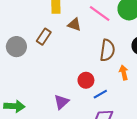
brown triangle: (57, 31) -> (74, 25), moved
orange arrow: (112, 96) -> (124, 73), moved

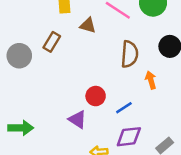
red circle: (86, 80) -> (96, 96), moved
purple triangle: (61, 102) -> (77, 120), turned -42

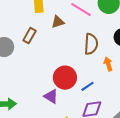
brown triangle: (88, 25) -> (58, 22), turned -32
red circle: (96, 96) -> (65, 78), size x1.5

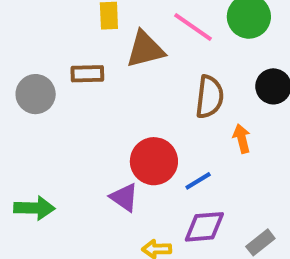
brown triangle: (58, 22) -> (145, 49), size x1.5
brown rectangle: (29, 36) -> (87, 74), turned 56

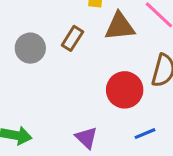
brown rectangle: (87, 74) -> (72, 38), turned -65
red circle: (154, 161) -> (125, 90), moved

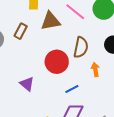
purple triangle: (86, 138) -> (27, 84), moved

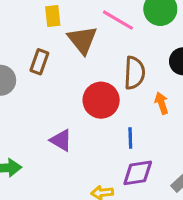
brown triangle: (50, 21) -> (82, 40), turned -50
blue line: (72, 89) -> (130, 138), turned -56

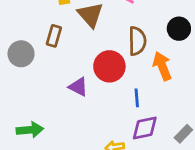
orange arrow: (162, 103) -> (162, 66), size x1.5
purple triangle: (61, 140) -> (78, 87), moved

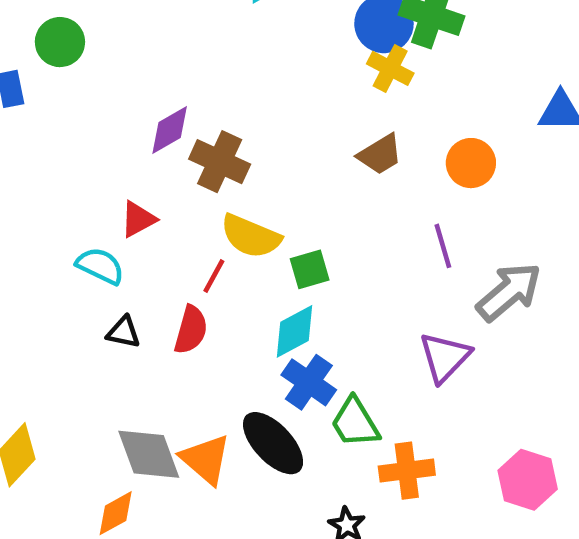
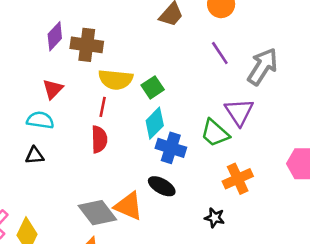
black triangle: (123, 332) -> (35, 156), moved
green trapezoid: (355, 423) -> (215, 133), moved
black ellipse: (273, 443) -> (162, 186), size x0.7

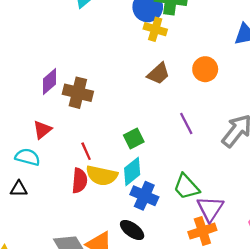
purple line: (220, 53) -> (186, 123), moved
yellow semicircle: (116, 80) -> (102, 175), moved
red line: (103, 107) -> (86, 151), turned -42
purple triangle: (239, 112) -> (210, 209), moved

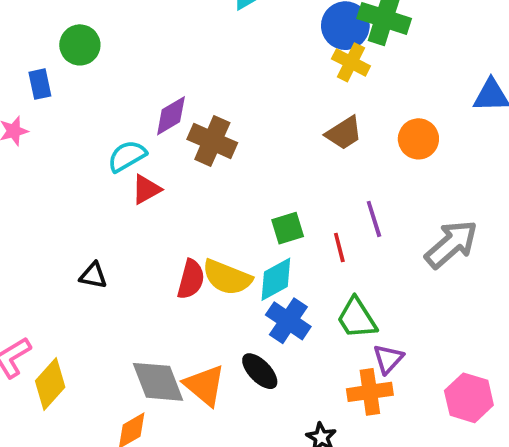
red line: (86, 151) -> (339, 248), moved
cyan semicircle: (28, 157) -> (127, 156), moved, turned -55
purple triangle: (210, 209) -> (388, 359), size x0.7

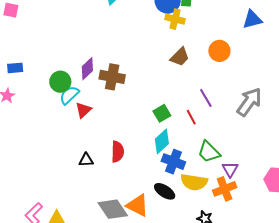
green circle: (80, 45) -> (60, 82), moved
blue rectangle: (40, 84) -> (15, 68), turned -70
black triangle: (93, 276) -> (86, 160), moved
yellow semicircle: (227, 277) -> (194, 182), moved

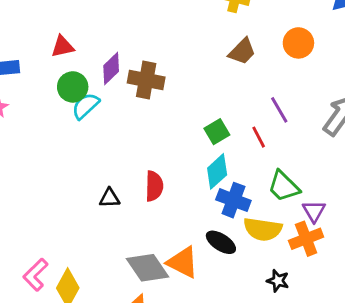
red triangle: (83, 110) -> (63, 46), moved, turned 30

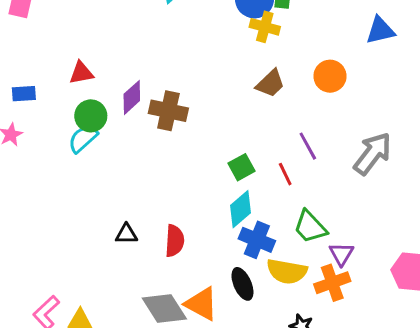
cyan semicircle: (85, 106) -> (83, 139), moved
red semicircle: (154, 186) -> (175, 241), moved
black ellipse: (221, 242) -> (242, 284), turned 32

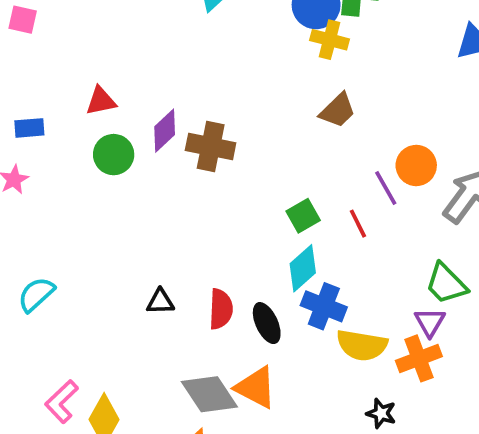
orange circle: (330, 76) -> (416, 165), moved
cyan semicircle: (83, 139) -> (36, 294), moved
green trapezoid: (310, 227) -> (446, 284), moved
black ellipse: (242, 284) -> (267, 323), moved

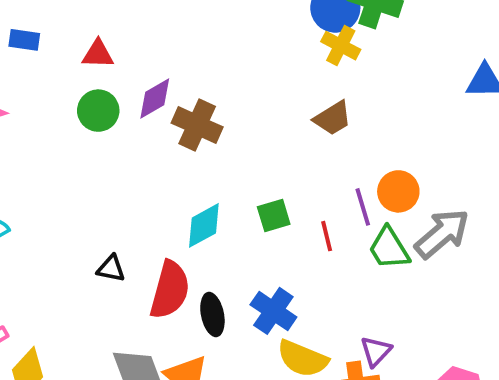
blue rectangle: (29, 128) -> (24, 40), moved
cyan diamond: (303, 268) -> (204, 225), moved
green trapezoid: (446, 284) -> (389, 248), moved
red semicircle: (221, 309) -> (170, 290), size x1.4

- Your task -
In the data above, the line containing "orange circle: (330, 76) -> (416, 165), moved" and all lines after it are to be reproduced exactly, leaving out the pictures.

- Problem solution -
orange circle: (330, 76) -> (416, 165), moved
cyan semicircle: (83, 139) -> (36, 294), moved
green trapezoid: (310, 227) -> (446, 284), moved
black ellipse: (242, 284) -> (267, 323), moved

blue rectangle: (29, 128) -> (24, 40), moved
cyan diamond: (303, 268) -> (204, 225), moved
green trapezoid: (446, 284) -> (389, 248), moved
red semicircle: (221, 309) -> (170, 290), size x1.4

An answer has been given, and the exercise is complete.